» What you need to do
Write out, with no changes, every line starting at the one that contains "AUDIO2 pin VCC: none -> 3V3" and ending at the last line of the data below. Leave pictures out.

» Data to process
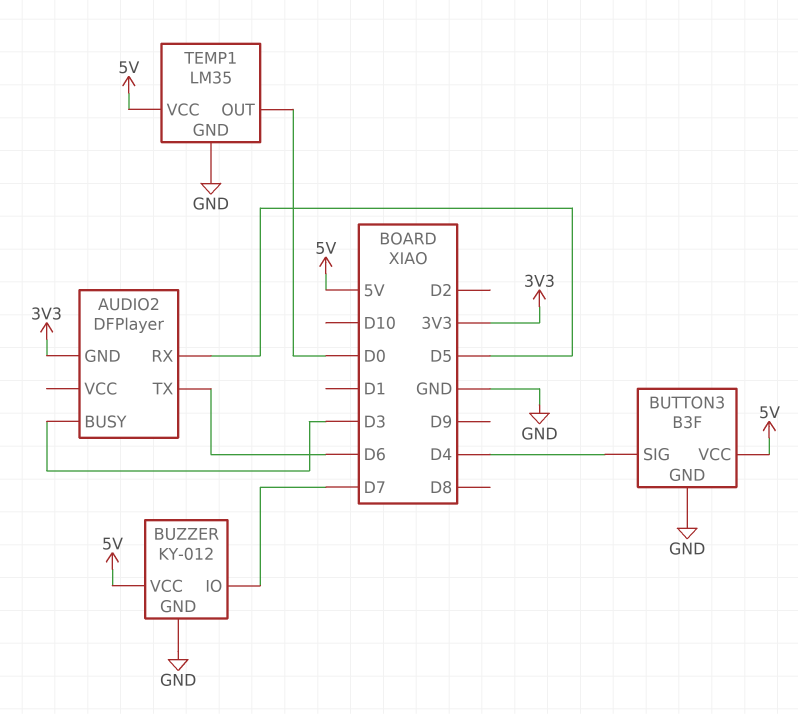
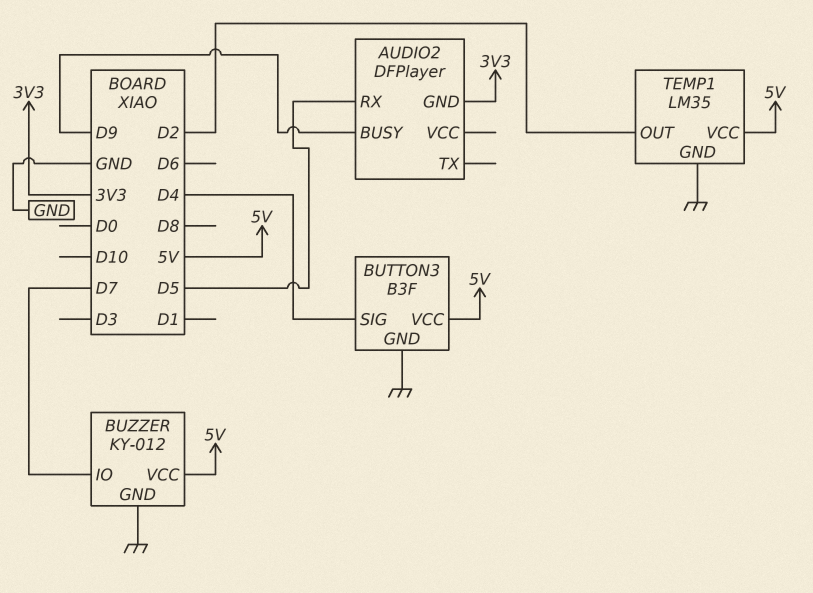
AUDIO2 pin BUSY: D3 -> D9
AUDIO2 pin TX: D6 -> none
TEMP1 pin OUT: D0 -> D2

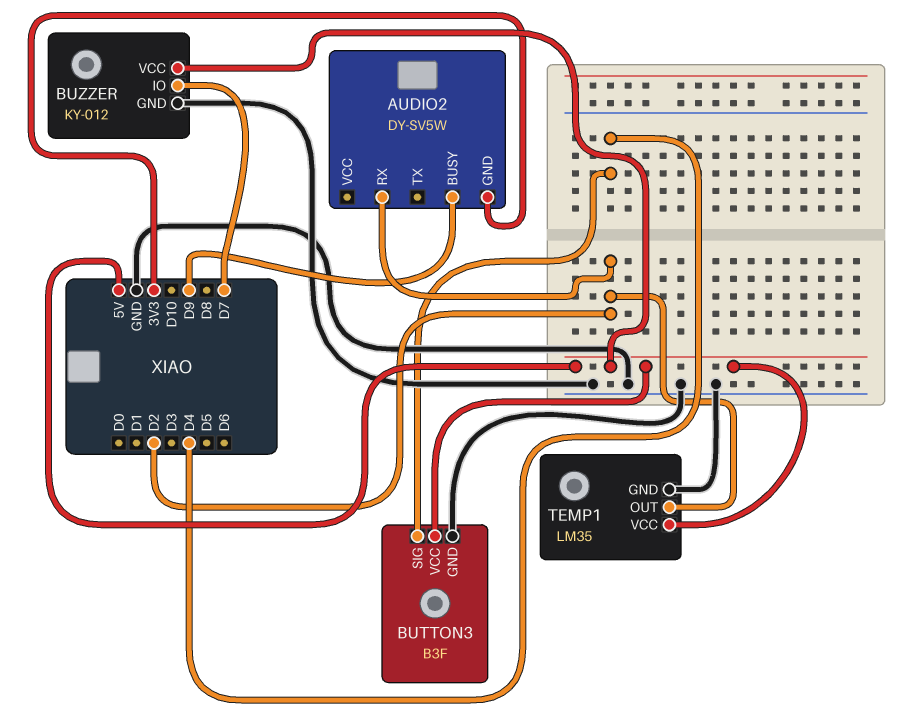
AUDIO2: DFPlayer -> DY-SV5W
AUDIO2 pin RX: D5 -> D2

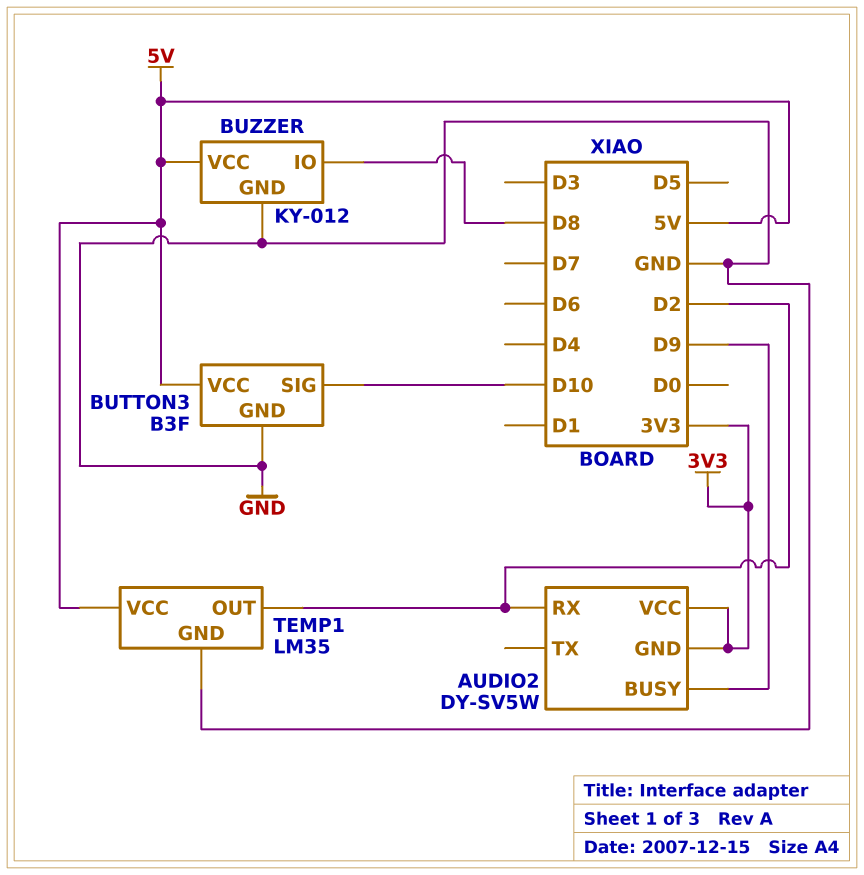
AUDIO2 pin VCC: none -> 3V3
BUTTON3 pin SIG: D4 -> D10
BUZZER pin IO: D7 -> D8

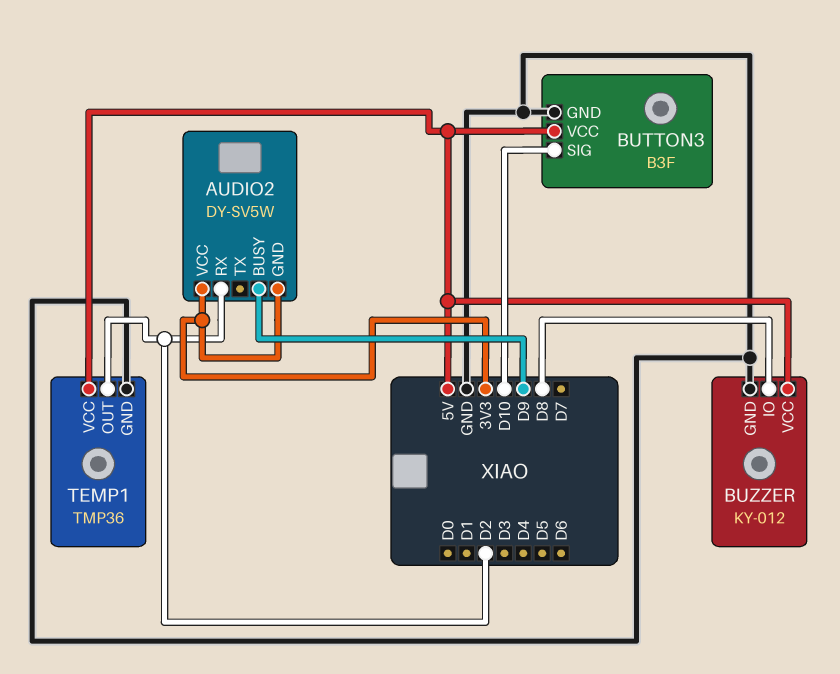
TEMP1: LM35 -> TMP36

» Finished exercise
AUDIO2 pin VCC: none -> 3V3
BUTTON3 pin SIG: D4 -> D10
BUZZER pin IO: D7 -> D8

TEMP1: LM35 -> TMP36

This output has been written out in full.